**Records shown**
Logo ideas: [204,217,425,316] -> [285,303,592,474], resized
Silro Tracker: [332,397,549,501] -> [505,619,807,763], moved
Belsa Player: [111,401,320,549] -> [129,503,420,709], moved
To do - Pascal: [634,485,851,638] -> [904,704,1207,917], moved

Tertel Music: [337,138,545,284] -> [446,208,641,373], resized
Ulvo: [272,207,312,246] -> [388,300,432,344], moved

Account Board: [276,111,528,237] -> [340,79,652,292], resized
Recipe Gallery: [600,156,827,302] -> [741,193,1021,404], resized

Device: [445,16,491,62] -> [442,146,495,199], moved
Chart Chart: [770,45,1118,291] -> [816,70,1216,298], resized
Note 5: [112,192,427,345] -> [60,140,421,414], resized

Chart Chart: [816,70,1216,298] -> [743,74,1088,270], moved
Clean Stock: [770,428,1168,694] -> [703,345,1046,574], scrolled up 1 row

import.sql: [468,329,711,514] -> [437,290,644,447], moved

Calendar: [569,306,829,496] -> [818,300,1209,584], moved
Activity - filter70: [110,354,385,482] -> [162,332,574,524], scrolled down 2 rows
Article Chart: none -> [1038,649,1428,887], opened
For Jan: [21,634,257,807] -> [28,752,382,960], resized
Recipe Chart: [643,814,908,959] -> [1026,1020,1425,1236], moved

**Directions for this task**
Print out, without change, each line from the line holding "Article Chart: none" to the final line of the material.

**Output**
Article Chart: none -> [1038,649,1428,887], opened
For Jan: [21,634,257,807] -> [28,752,382,960], resized
Recipe Chart: [643,814,908,959] -> [1026,1020,1425,1236], moved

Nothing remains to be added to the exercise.